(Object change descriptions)
- Opening Delimiter -
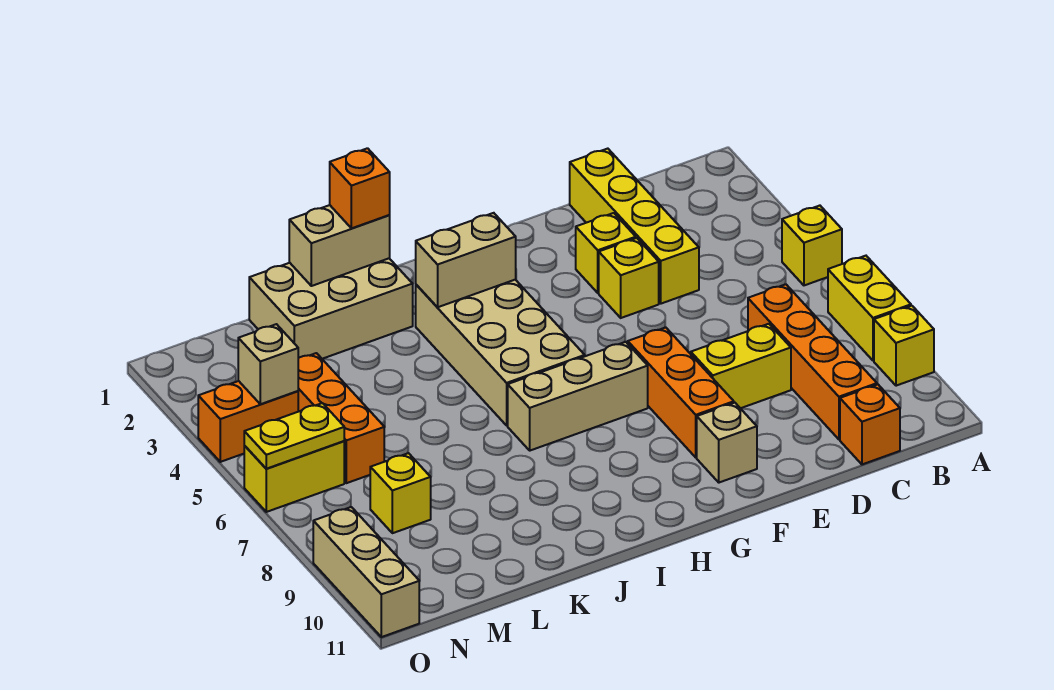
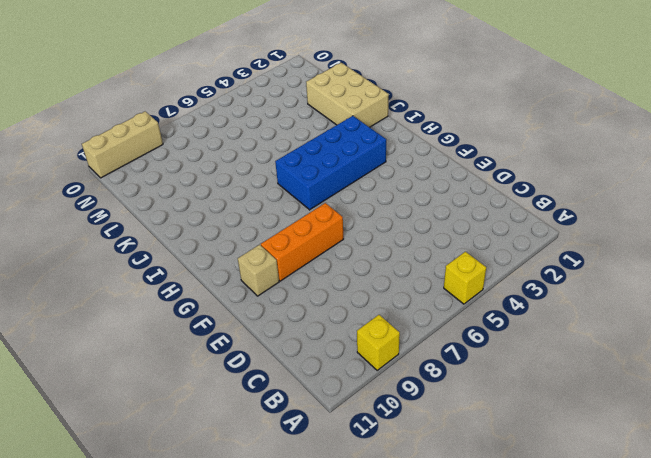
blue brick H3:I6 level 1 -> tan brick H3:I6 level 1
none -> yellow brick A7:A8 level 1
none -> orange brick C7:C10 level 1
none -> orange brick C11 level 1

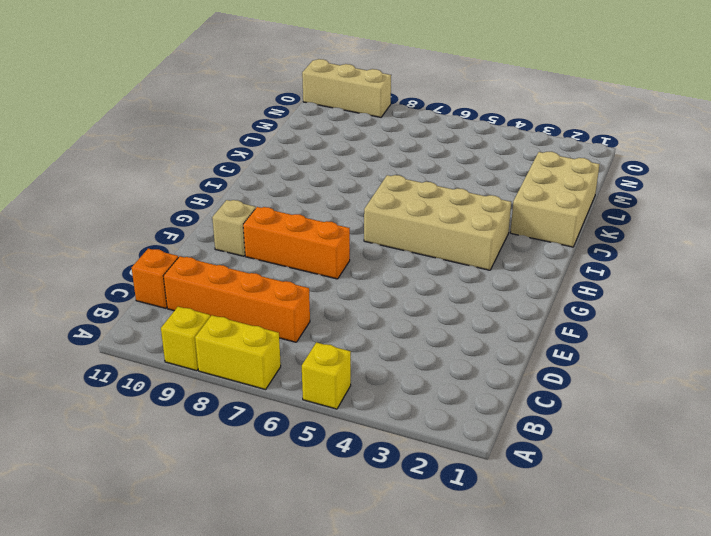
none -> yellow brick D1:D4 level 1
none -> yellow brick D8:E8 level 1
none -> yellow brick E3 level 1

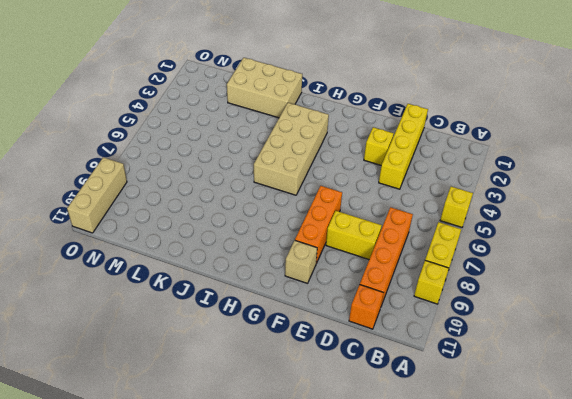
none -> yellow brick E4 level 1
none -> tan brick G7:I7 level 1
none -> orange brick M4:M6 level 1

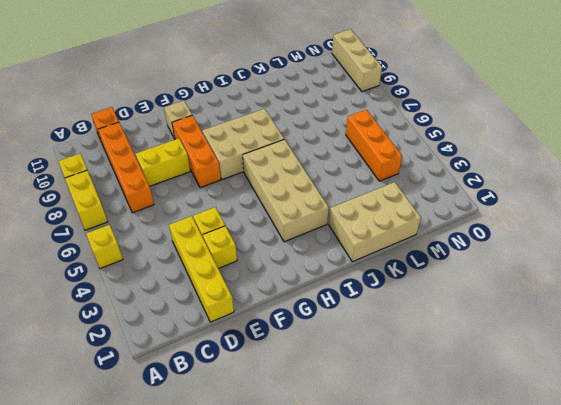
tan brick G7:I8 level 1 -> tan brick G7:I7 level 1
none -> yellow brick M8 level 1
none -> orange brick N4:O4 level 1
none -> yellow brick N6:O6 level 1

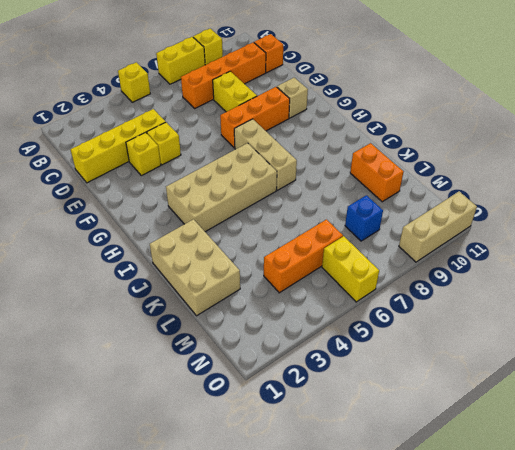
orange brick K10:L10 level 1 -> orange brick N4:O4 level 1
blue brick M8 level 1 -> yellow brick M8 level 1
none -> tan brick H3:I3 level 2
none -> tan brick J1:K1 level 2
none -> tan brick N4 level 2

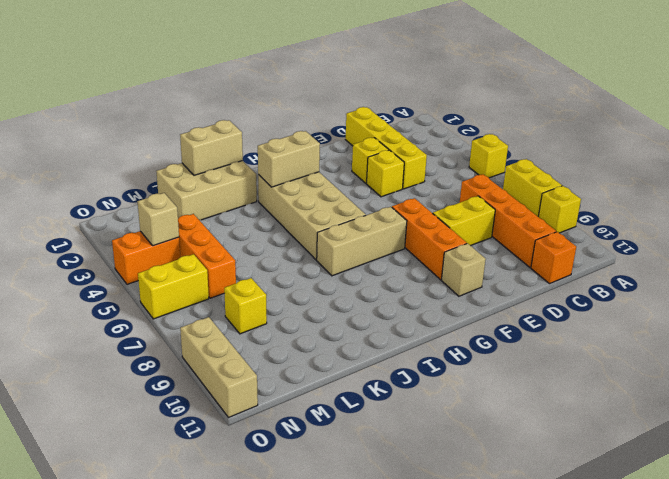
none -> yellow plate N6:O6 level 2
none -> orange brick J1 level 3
- Closing Delimiter -
EXERCISE: Wherever a line of the entries holds the string "blue", copy that line.

WRITTEN RESPONSE:
blue brick H3:I6 level 1 -> tan brick H3:I6 level 1
blue brick M8 level 1 -> yellow brick M8 level 1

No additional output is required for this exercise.